▶ **Task to complete**
Search the data for the word "none" and copy out every line that has it.

[Version comparison data]
**********

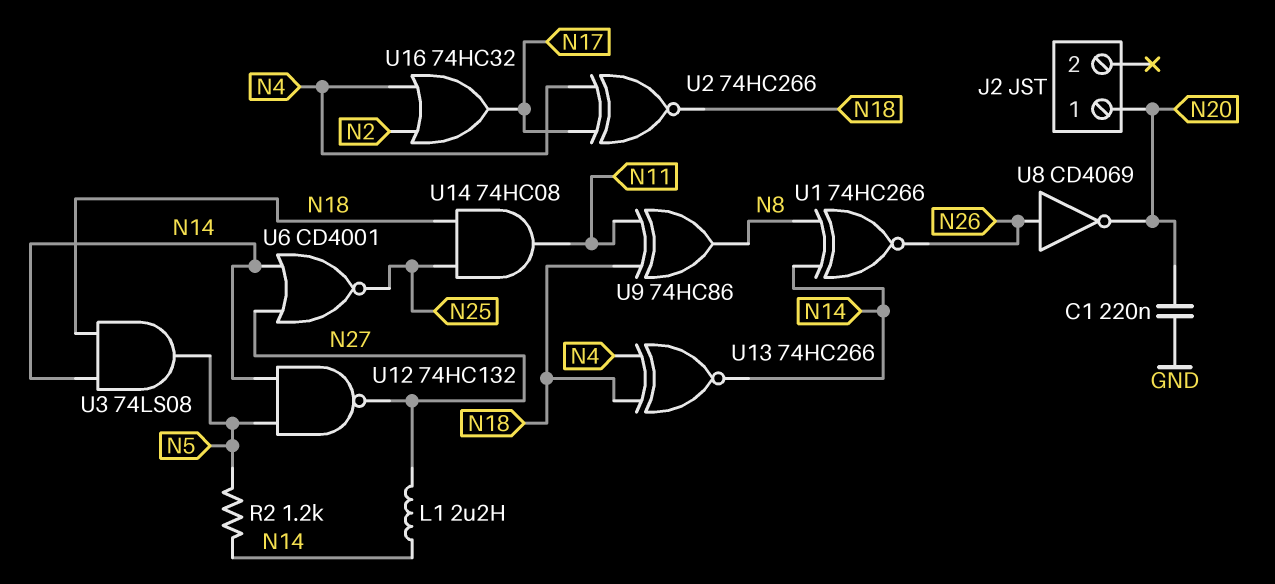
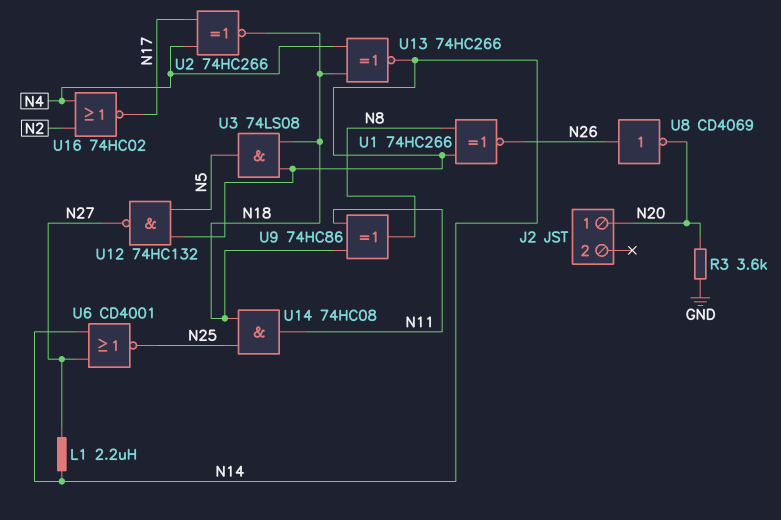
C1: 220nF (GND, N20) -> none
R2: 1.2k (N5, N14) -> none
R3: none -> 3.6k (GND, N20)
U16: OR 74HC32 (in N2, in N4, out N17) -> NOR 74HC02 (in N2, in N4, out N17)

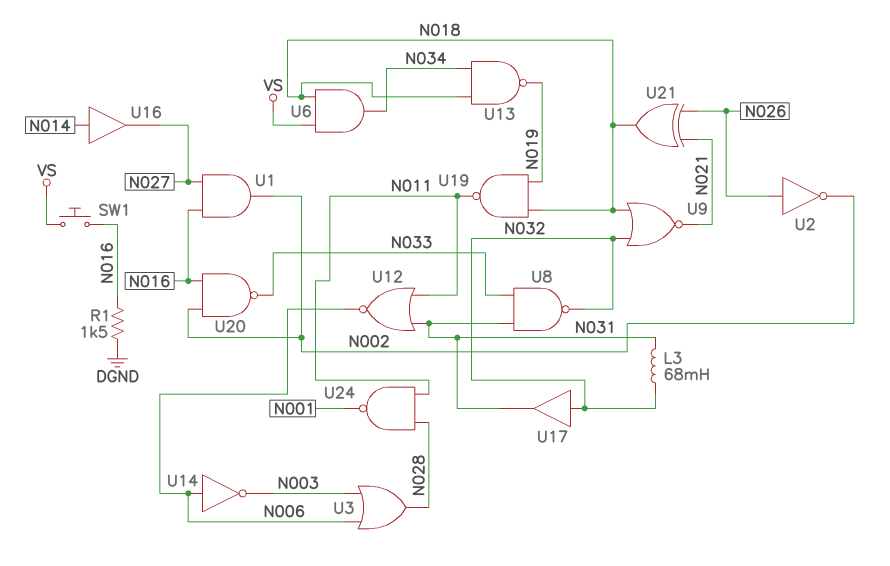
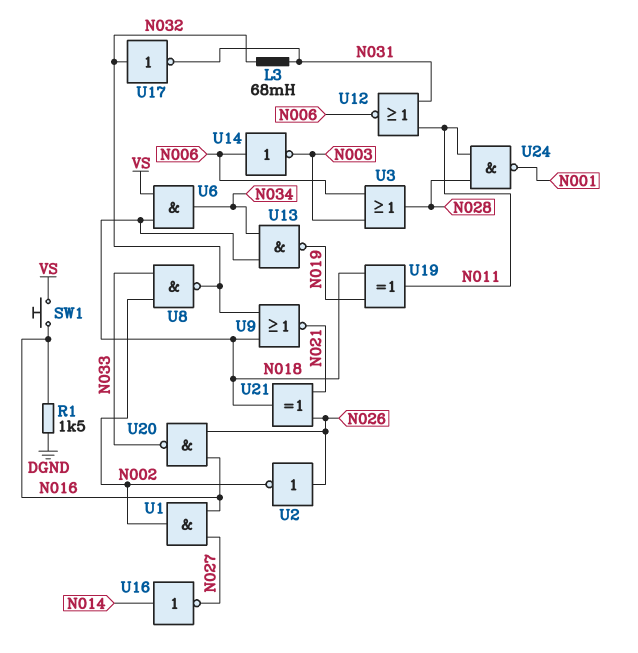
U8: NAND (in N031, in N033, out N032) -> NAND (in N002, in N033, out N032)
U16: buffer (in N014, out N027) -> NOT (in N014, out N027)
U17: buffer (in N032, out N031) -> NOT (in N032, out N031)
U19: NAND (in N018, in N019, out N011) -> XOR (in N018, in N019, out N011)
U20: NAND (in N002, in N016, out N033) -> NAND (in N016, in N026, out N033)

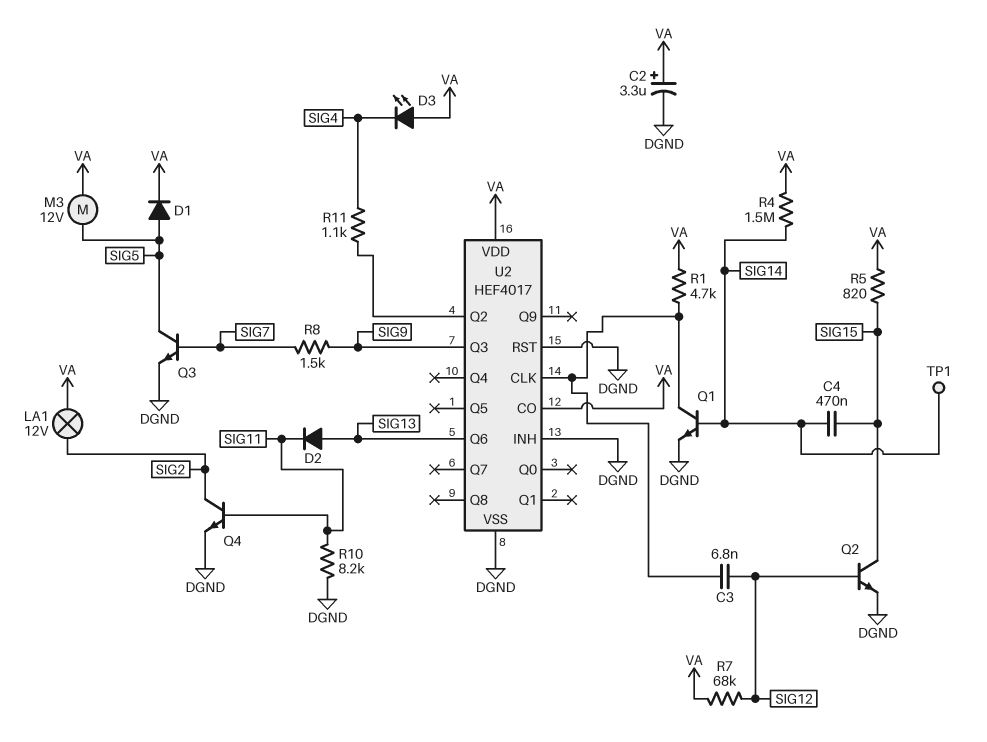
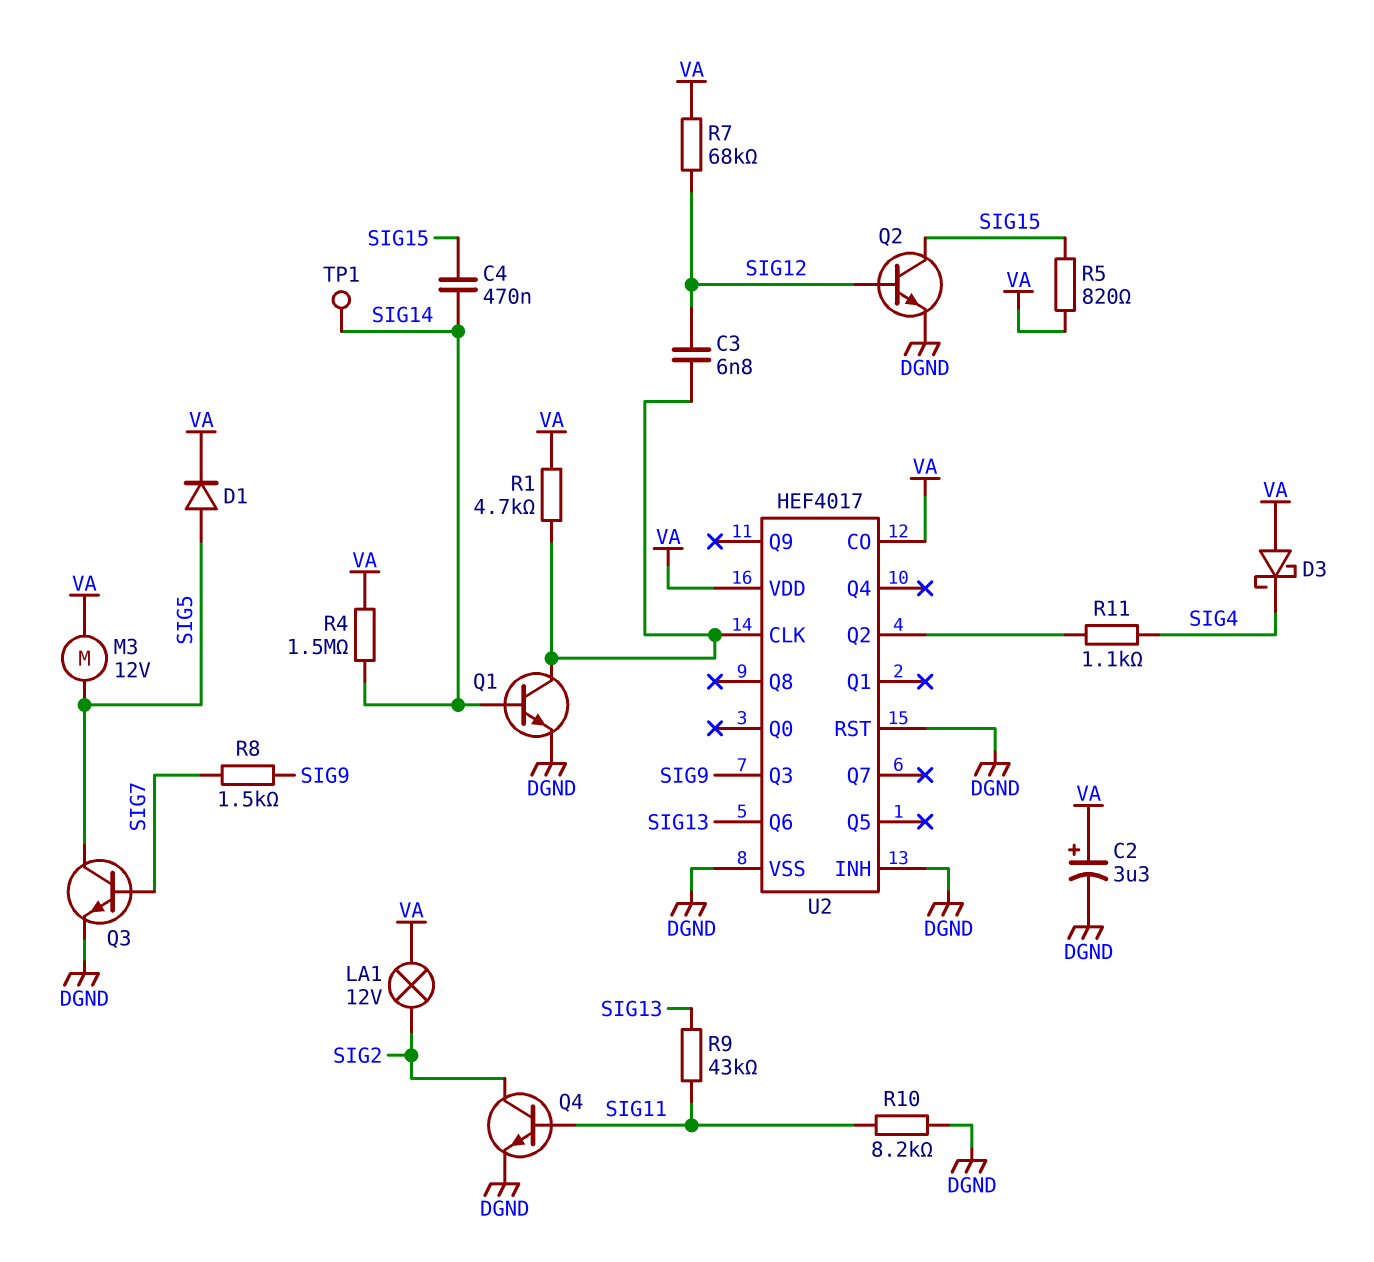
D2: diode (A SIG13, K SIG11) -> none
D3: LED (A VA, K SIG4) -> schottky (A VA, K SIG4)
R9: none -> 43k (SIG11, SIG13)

**********

▶ **Answer**
C1: 220nF (GND, N20) -> none
R2: 1.2k (N5, N14) -> none
R3: none -> 3.6k (GND, N20)
D2: diode (A SIG13, K SIG11) -> none
R9: none -> 43k (SIG11, SIG13)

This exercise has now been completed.